Records provided -
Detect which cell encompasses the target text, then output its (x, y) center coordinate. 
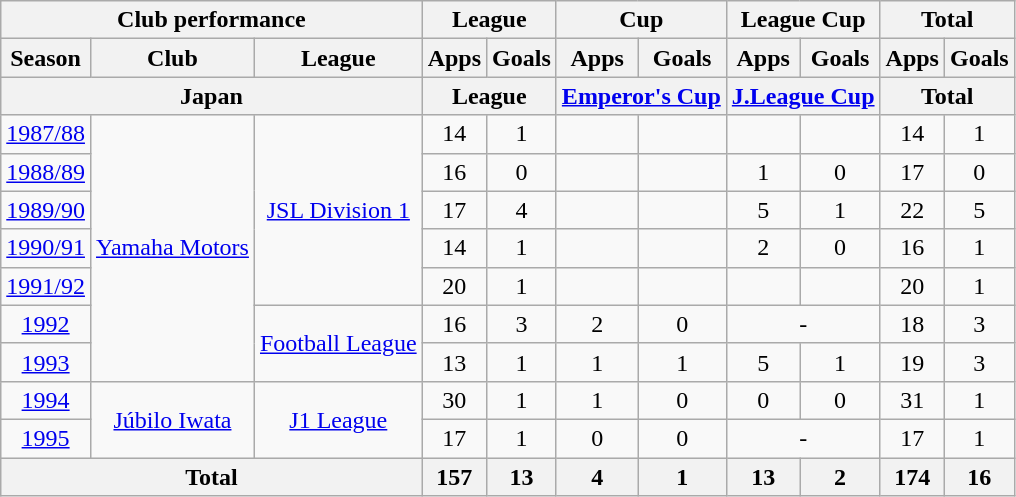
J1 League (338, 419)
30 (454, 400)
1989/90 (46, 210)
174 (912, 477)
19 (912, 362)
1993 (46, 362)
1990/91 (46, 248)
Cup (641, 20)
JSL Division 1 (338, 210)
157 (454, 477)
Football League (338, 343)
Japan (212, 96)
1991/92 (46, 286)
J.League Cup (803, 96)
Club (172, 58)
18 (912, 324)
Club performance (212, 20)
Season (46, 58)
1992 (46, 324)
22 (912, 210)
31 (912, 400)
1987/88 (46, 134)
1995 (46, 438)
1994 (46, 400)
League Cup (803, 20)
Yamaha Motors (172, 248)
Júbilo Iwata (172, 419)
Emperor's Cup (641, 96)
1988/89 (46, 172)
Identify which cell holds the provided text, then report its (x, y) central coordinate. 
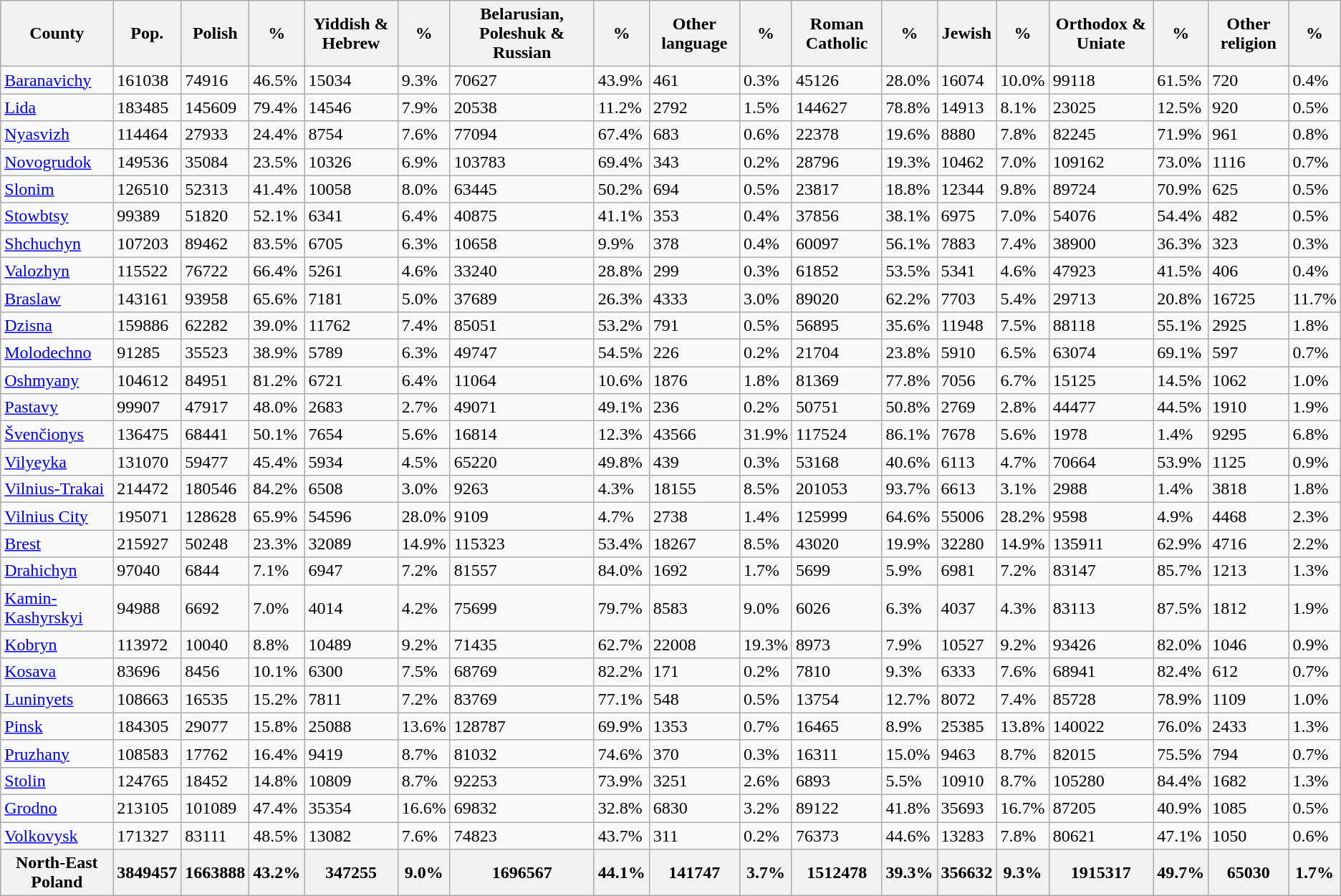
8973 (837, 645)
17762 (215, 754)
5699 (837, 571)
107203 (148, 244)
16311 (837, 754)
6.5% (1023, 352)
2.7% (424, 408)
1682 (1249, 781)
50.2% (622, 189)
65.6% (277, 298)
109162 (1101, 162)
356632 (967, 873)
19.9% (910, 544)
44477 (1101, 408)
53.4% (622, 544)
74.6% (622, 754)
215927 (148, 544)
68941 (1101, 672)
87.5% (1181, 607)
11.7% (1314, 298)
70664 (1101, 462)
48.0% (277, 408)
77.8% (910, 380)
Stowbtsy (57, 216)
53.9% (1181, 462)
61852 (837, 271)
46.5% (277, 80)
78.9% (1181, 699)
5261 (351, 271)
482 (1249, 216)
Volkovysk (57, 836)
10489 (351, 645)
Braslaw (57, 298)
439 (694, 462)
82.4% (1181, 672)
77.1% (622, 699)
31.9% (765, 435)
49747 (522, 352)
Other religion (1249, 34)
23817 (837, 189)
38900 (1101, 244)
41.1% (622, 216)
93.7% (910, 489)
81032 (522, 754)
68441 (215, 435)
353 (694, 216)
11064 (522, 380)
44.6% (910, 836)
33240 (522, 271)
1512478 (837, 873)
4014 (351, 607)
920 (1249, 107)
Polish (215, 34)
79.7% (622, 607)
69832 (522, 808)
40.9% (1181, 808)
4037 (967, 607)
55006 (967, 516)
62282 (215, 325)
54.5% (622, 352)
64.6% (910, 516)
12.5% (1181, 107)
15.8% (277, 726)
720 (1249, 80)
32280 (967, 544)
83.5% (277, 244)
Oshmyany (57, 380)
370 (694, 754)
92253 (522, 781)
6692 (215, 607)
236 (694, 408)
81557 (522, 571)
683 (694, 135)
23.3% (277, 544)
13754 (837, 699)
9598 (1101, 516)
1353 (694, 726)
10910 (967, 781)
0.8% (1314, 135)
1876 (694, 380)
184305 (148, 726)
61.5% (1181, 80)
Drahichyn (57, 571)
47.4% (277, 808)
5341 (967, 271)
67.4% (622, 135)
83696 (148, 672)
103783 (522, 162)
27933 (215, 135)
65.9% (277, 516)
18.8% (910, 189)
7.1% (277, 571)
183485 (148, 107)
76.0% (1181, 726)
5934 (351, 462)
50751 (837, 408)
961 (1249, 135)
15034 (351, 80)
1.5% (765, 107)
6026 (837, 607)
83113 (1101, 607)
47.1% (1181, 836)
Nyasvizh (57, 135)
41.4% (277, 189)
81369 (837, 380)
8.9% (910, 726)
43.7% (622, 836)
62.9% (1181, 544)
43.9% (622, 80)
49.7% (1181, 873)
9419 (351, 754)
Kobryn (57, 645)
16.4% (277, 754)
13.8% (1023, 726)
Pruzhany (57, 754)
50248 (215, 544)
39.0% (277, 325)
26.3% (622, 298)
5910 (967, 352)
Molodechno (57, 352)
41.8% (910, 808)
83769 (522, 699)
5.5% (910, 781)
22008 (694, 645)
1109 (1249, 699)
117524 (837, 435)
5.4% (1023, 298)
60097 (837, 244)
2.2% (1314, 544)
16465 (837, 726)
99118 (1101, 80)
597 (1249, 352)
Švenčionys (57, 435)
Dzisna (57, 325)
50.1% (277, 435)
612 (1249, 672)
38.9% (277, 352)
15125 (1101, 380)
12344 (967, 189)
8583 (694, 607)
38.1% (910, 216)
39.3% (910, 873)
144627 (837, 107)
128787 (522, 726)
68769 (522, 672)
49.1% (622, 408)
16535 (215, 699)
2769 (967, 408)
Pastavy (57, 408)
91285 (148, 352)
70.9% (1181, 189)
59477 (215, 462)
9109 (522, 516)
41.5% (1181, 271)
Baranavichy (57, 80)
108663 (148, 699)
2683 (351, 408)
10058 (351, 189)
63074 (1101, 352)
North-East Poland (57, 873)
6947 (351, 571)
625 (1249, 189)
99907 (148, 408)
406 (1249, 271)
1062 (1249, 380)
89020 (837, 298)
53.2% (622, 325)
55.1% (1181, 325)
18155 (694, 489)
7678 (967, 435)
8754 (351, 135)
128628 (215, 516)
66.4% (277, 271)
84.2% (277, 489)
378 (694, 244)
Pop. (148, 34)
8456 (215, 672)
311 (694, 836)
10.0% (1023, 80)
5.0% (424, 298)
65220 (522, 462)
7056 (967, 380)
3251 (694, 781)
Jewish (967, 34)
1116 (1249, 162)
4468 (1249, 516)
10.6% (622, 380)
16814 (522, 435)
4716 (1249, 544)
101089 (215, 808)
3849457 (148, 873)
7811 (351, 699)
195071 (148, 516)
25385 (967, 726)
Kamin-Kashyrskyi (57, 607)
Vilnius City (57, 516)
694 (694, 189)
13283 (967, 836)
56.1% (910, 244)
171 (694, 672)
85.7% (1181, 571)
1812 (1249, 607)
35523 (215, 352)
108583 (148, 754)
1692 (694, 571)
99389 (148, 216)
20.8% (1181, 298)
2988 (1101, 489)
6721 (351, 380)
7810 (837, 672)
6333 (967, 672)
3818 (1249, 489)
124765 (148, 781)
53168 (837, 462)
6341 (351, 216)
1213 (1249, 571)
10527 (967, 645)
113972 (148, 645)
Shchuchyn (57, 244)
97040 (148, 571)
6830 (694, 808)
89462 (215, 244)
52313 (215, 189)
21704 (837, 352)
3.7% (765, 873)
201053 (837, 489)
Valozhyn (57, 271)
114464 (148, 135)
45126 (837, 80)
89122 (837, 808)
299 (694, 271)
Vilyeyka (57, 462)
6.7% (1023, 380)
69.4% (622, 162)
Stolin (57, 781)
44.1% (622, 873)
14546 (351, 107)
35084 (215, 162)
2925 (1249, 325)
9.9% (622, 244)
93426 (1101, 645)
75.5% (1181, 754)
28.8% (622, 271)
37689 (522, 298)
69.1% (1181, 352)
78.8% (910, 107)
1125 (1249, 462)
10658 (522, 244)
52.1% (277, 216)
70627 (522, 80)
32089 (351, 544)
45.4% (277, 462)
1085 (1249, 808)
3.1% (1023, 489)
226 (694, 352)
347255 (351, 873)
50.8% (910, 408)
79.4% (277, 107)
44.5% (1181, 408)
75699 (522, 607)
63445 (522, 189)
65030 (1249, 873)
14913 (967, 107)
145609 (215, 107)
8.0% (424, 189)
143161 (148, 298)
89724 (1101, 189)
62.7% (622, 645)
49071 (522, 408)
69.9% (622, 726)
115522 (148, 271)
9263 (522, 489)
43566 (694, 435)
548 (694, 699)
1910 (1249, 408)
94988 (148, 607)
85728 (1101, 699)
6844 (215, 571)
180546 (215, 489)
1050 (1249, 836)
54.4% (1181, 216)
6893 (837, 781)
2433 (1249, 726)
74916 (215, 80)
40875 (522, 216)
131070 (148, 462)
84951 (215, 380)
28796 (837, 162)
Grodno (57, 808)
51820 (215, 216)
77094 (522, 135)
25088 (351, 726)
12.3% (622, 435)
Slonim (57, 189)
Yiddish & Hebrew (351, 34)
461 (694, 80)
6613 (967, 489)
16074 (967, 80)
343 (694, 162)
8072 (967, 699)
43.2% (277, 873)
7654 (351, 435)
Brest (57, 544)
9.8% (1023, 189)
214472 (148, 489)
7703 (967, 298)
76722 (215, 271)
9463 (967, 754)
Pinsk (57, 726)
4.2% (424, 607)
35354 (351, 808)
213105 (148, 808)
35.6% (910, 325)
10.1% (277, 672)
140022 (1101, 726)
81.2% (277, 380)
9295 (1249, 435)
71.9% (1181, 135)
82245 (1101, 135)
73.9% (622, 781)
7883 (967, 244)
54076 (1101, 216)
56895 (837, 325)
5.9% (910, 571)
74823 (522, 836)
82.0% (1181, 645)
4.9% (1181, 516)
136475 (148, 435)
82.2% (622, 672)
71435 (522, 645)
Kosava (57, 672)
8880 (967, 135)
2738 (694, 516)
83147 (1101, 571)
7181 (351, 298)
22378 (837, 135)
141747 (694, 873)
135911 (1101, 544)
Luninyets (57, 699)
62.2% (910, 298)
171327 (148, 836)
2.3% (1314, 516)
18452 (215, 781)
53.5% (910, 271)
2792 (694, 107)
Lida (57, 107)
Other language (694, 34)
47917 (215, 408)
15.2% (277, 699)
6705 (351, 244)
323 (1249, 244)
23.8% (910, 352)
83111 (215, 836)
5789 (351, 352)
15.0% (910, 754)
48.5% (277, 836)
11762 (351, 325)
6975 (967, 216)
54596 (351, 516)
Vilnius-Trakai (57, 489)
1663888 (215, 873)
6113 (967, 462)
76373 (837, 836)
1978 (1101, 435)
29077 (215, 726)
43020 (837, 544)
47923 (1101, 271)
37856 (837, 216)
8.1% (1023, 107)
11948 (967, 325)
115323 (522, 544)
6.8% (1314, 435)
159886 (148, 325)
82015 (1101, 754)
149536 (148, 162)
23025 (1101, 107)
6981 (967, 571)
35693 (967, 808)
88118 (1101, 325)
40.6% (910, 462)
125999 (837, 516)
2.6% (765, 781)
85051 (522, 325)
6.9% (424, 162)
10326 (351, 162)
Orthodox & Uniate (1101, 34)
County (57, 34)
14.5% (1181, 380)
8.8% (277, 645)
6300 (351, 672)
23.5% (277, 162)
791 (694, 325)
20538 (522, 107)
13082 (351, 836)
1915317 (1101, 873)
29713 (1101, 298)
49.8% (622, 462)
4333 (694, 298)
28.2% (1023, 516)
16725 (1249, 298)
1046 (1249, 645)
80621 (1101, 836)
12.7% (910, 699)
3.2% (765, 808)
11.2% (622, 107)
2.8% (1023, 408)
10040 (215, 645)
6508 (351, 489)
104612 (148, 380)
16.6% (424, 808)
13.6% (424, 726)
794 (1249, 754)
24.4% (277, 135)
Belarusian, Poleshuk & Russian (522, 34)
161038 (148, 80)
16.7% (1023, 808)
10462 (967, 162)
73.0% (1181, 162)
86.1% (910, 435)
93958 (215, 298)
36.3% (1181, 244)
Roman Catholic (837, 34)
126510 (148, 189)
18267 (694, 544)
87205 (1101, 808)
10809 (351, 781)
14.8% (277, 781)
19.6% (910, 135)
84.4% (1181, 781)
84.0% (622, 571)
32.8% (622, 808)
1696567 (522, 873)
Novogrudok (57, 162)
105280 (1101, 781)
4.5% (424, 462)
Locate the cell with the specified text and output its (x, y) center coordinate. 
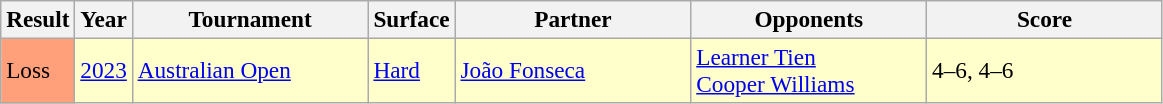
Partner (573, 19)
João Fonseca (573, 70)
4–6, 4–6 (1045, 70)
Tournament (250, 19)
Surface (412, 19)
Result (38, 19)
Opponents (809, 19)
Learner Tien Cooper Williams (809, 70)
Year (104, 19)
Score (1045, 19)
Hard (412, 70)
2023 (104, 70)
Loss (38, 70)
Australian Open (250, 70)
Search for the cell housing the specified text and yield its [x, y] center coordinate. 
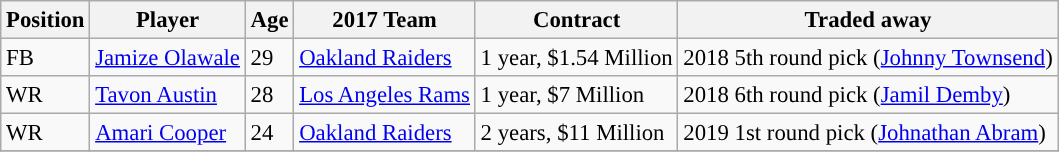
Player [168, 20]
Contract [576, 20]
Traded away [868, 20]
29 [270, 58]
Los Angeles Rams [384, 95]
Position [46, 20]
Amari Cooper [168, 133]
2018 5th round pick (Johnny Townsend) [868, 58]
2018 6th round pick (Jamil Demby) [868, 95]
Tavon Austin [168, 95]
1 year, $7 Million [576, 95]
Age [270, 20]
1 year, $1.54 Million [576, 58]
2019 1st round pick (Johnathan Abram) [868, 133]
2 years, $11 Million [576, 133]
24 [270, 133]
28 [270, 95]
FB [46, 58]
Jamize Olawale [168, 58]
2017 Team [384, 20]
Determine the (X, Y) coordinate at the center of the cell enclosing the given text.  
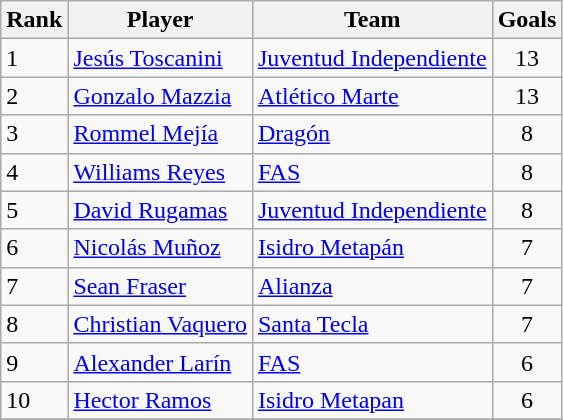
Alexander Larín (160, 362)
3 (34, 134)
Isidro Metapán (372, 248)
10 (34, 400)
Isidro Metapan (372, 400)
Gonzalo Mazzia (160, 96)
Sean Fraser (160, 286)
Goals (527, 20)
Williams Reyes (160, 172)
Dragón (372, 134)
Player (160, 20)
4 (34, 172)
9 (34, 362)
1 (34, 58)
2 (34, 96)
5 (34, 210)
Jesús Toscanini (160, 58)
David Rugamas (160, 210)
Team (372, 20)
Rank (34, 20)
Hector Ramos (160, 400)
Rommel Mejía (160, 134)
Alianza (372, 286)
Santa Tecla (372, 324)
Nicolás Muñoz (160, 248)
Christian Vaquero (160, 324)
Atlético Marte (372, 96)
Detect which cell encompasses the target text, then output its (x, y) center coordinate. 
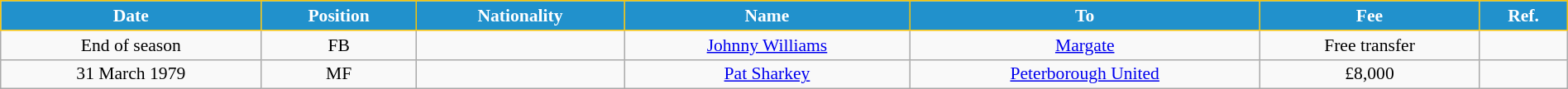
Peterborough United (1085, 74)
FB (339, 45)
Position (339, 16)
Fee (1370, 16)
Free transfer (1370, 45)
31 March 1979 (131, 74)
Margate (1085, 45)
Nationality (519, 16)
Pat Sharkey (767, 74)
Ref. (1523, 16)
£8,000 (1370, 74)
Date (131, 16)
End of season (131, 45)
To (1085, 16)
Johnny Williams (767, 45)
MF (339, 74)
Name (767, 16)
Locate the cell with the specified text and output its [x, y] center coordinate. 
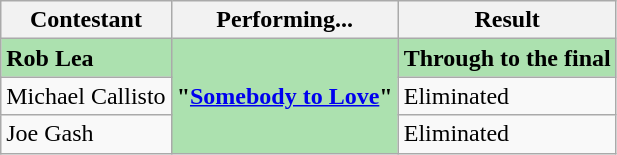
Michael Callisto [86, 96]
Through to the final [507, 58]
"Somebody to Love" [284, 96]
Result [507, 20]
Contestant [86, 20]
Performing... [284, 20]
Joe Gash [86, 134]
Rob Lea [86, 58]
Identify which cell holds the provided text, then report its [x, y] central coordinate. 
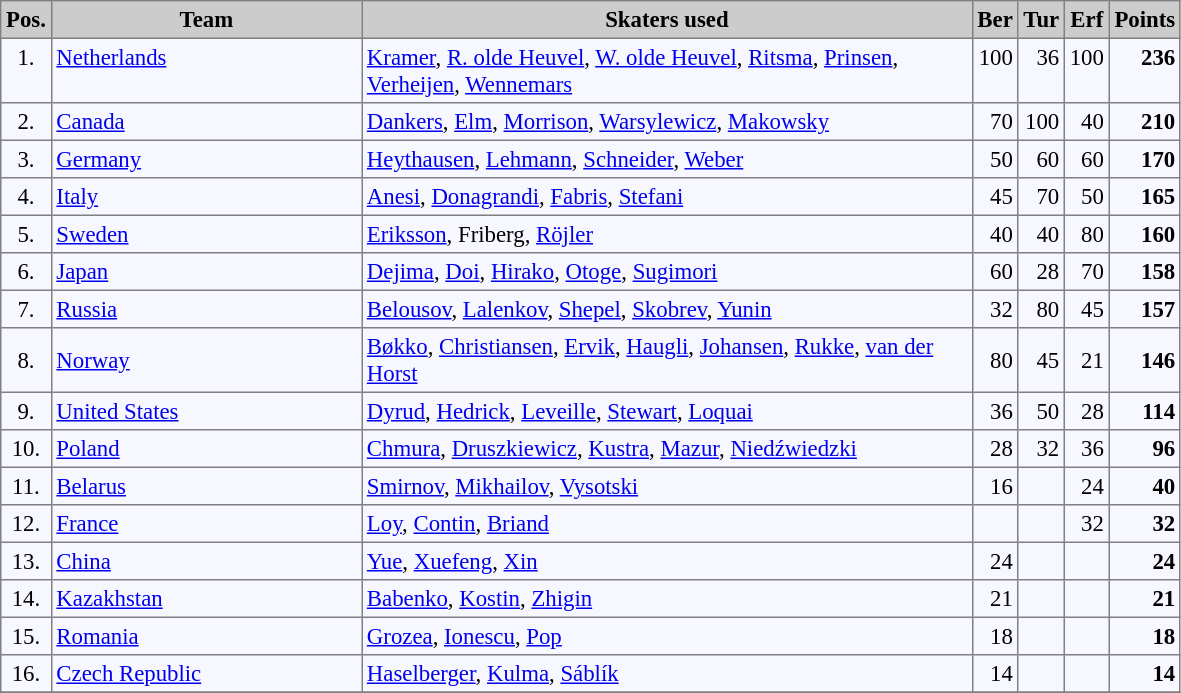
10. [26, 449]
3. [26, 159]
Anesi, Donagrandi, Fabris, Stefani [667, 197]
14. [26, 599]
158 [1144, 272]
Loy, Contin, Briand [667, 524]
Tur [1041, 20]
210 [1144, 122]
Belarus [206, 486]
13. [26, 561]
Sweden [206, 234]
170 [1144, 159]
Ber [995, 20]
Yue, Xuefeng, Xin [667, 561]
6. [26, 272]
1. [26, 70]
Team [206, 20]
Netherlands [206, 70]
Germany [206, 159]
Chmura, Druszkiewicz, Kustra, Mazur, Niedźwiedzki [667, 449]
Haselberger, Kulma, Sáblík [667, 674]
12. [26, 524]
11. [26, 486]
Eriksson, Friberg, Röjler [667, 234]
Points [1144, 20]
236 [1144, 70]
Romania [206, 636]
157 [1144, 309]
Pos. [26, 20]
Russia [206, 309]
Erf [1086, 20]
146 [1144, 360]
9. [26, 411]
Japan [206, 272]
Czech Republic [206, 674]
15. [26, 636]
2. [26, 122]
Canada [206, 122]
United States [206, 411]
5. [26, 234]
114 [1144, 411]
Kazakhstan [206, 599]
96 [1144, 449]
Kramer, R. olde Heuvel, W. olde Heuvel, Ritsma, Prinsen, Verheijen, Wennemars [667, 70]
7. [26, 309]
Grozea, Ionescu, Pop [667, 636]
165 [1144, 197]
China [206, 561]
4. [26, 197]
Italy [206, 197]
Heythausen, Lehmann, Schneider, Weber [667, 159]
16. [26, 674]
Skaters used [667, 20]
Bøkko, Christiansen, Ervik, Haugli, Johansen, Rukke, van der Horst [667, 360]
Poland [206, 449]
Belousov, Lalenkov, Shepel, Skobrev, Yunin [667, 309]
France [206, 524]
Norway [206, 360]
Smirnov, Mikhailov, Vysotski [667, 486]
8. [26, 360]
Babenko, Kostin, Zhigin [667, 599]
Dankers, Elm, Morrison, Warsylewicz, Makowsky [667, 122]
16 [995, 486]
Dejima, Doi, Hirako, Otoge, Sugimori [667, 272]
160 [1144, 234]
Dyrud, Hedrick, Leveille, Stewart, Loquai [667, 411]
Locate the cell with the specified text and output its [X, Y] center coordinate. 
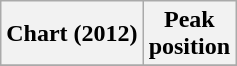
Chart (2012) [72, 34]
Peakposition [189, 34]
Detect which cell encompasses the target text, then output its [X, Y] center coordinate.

What is asked - Rename "Cup" to "Trophy" throughout the part that opens with the first of the lines above and closes with the line containing "y) central coordinate.", changing nothing else. Write out only that part, without the pictures.

The output -
Detect which cell encompasses the target text, then output its (x, y) center coordinate. 
J1 League (338, 419)
30 (454, 400)
1989/90 (46, 210)
174 (912, 477)
19 (912, 362)
1993 (46, 362)
1990/91 (46, 248)
Trophy (641, 20)
JSL Division 1 (338, 210)
157 (454, 477)
Football League (338, 343)
Japan (212, 96)
1991/92 (46, 286)
J.League Trophy (803, 96)
Club (172, 58)
18 (912, 324)
Club performance (212, 20)
Season (46, 58)
1992 (46, 324)
22 (912, 210)
31 (912, 400)
1987/88 (46, 134)
1995 (46, 438)
1994 (46, 400)
League Trophy (803, 20)
Yamaha Motors (172, 248)
Júbilo Iwata (172, 419)
Emperor's Trophy (641, 96)
1988/89 (46, 172)
Identify which cell holds the provided text, then report its (x, y) central coordinate. 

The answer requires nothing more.